| ACTIVITY |
What you return must match the listing exactly, with every image removed.

━━━

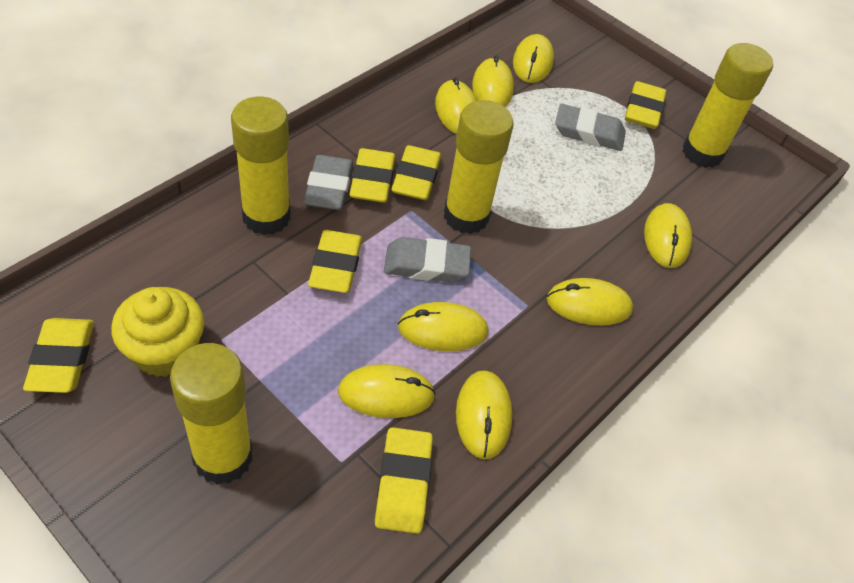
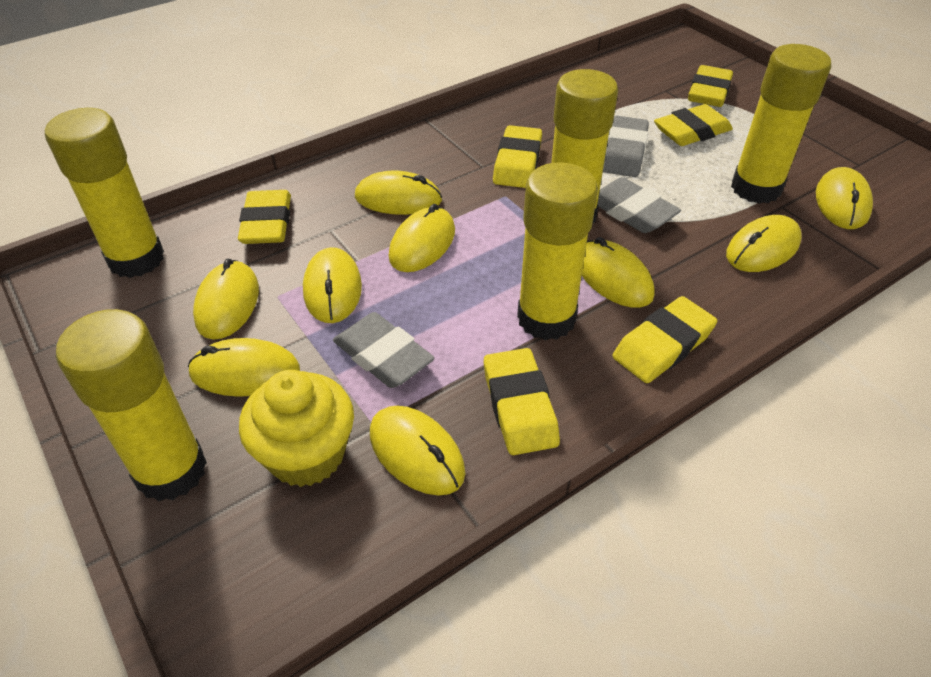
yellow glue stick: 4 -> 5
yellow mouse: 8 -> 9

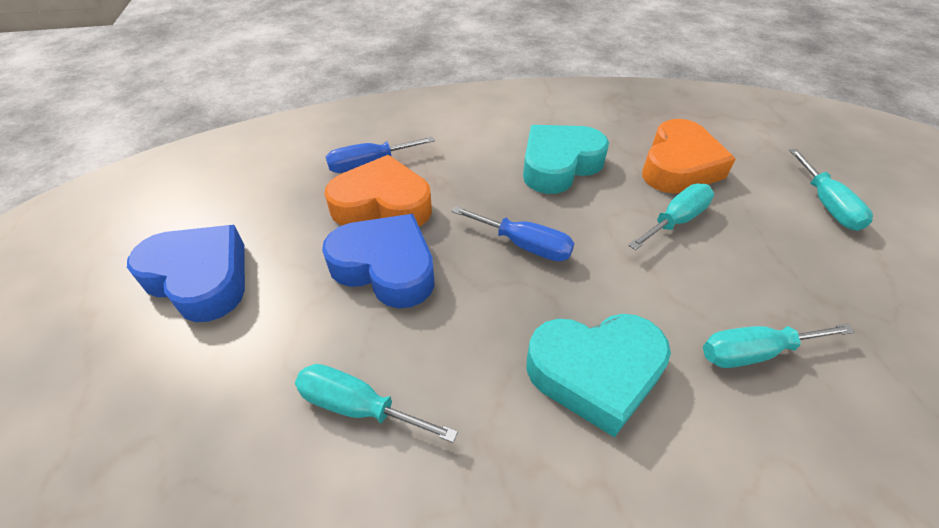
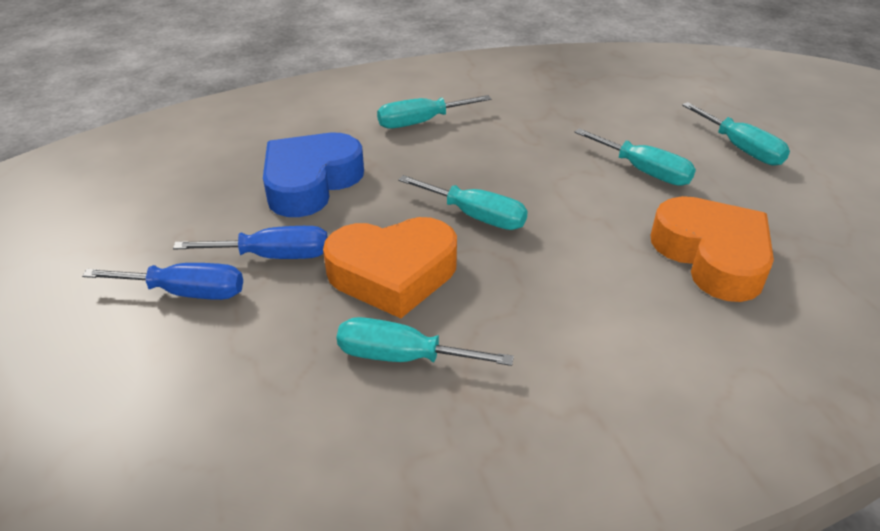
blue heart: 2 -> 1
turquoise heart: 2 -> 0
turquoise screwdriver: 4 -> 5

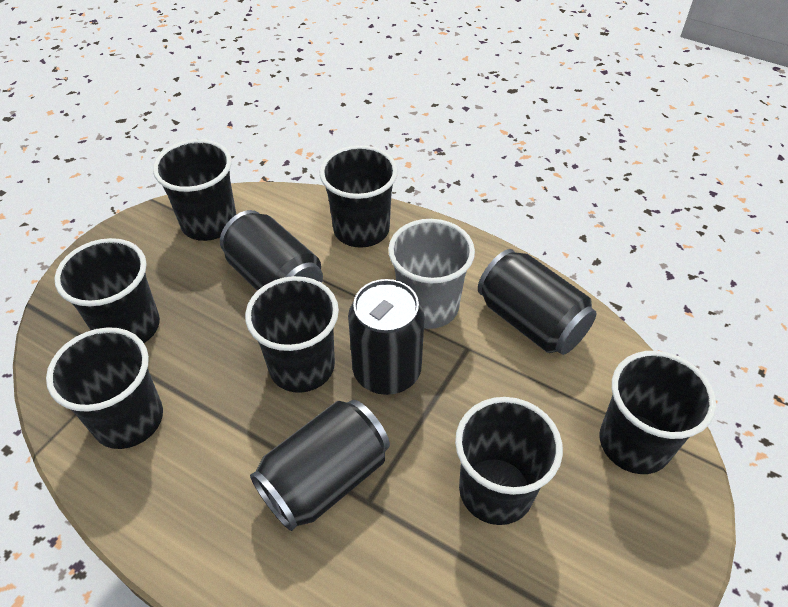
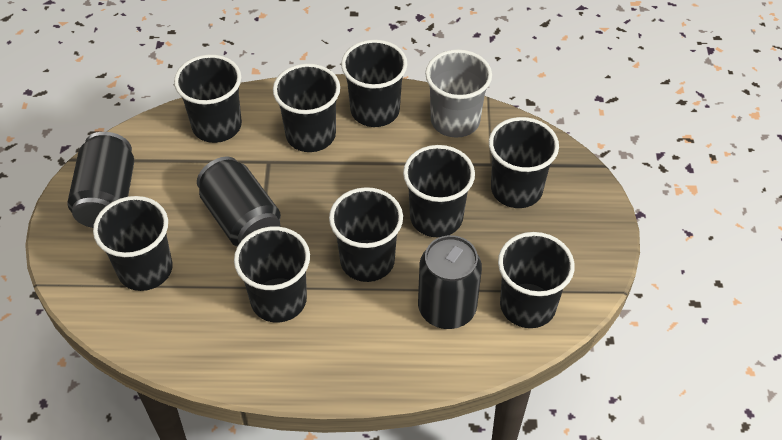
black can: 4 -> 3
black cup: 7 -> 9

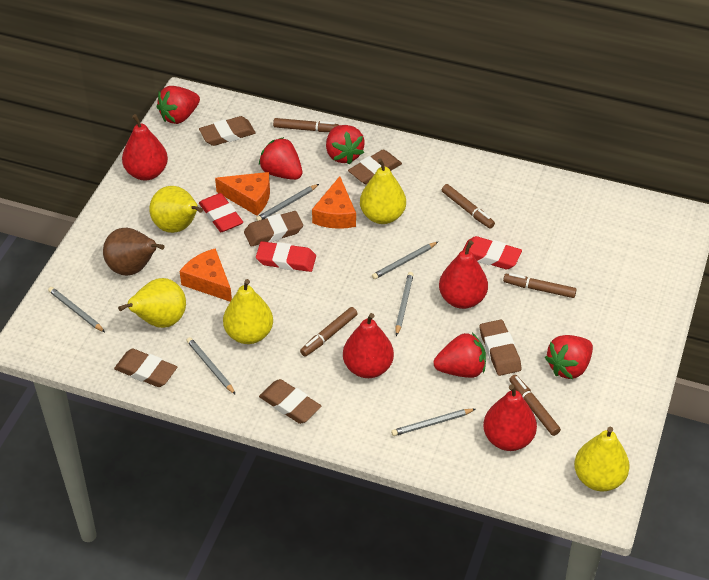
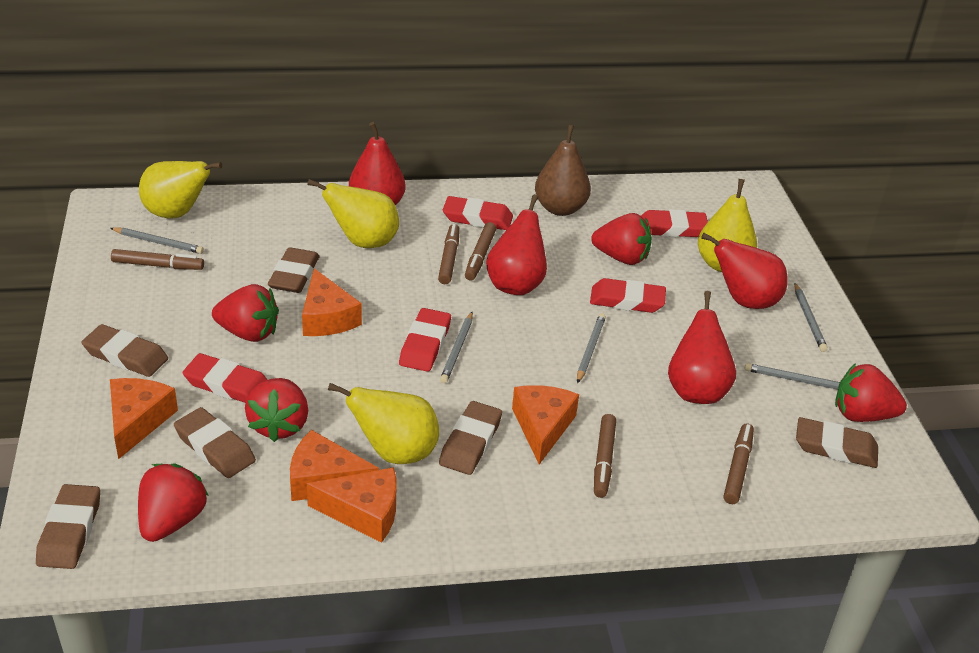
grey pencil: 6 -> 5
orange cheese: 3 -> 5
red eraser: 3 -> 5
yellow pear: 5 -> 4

━━━

| YOUR RESPONSE |
yellow glue stick: 4 -> 5
yellow mouse: 8 -> 9

blue heart: 2 -> 1
turquoise heart: 2 -> 0
turquoise screwdriver: 4 -> 5

black can: 4 -> 3
black cup: 7 -> 9

grey pencil: 6 -> 5
orange cheese: 3 -> 5
red eraser: 3 -> 5
yellow pear: 5 -> 4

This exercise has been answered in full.